Top of Dataset extract

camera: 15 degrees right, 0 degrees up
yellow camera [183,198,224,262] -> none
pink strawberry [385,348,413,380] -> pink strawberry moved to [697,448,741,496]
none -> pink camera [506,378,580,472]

Bottom of Dataset extract
Top of Dataset extract

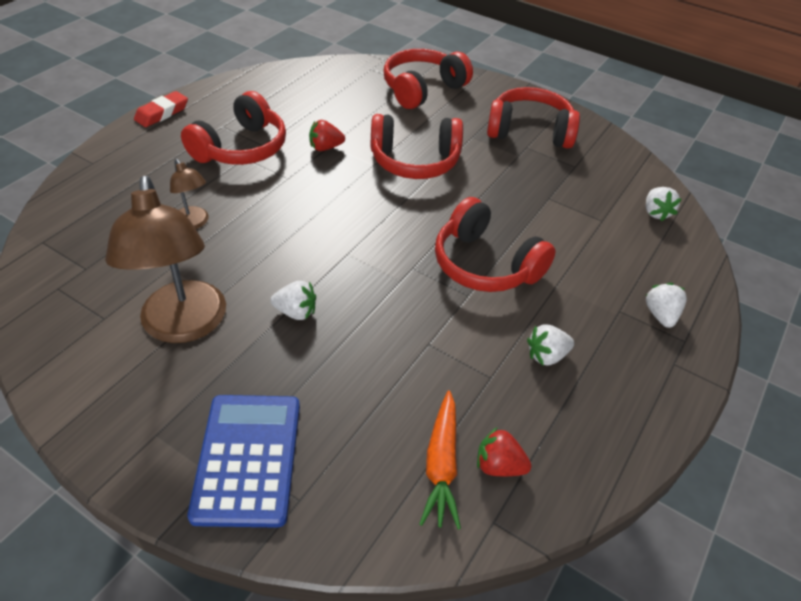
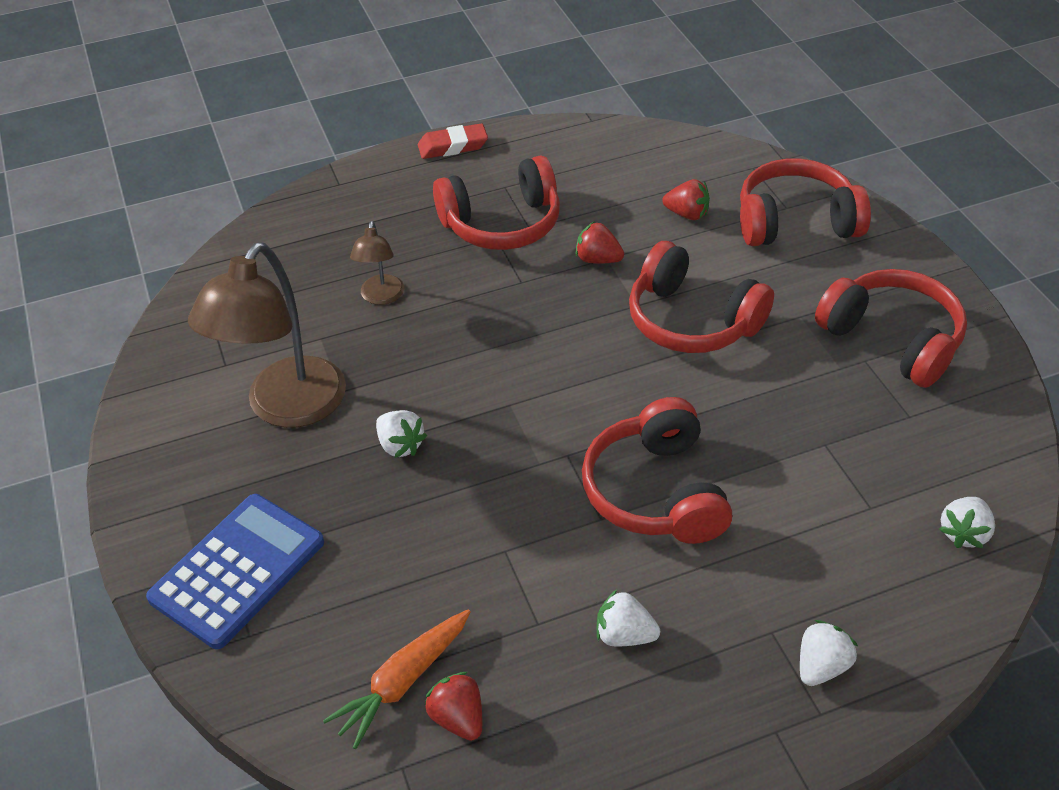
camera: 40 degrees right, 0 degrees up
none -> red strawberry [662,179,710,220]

Bottom of Dataset extract
Top of Dataset extract

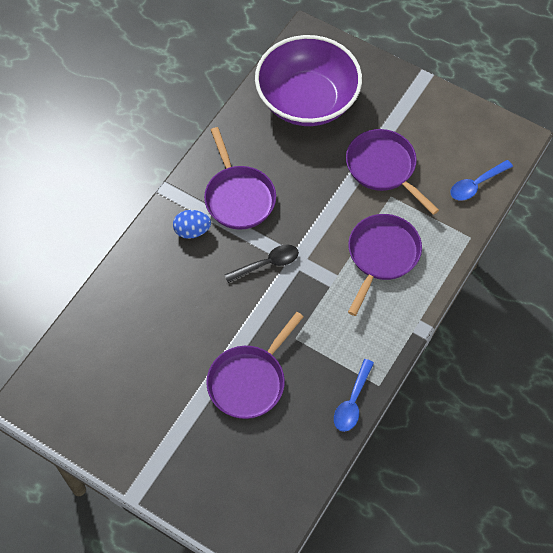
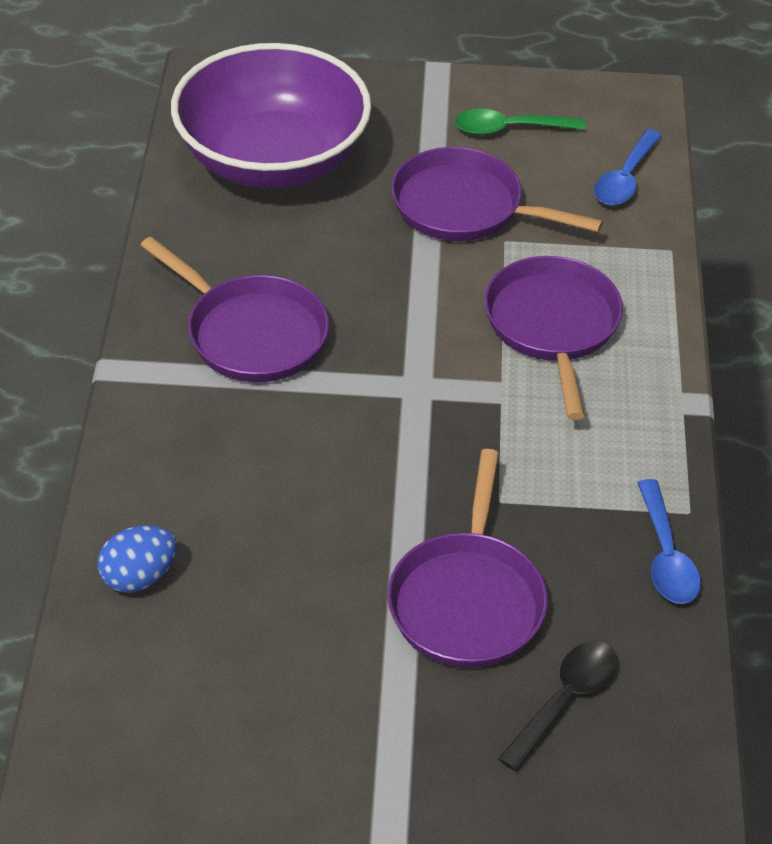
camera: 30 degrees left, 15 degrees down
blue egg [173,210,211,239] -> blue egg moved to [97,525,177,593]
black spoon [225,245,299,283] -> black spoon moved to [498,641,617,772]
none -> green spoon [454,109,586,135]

Bottom of Dataset extract

> **Exercise requirements**
Repeat word for word the lines above that run from the line containing "camera: 15 degrees right, 0 degrees up" through the line containing "none -> pink camera [506,378,580,472]", both ends included, and nothing else.

> **Completed task**
camera: 15 degrees right, 0 degrees up
yellow camera [183,198,224,262] -> none
pink strawberry [385,348,413,380] -> pink strawberry moved to [697,448,741,496]
none -> pink camera [506,378,580,472]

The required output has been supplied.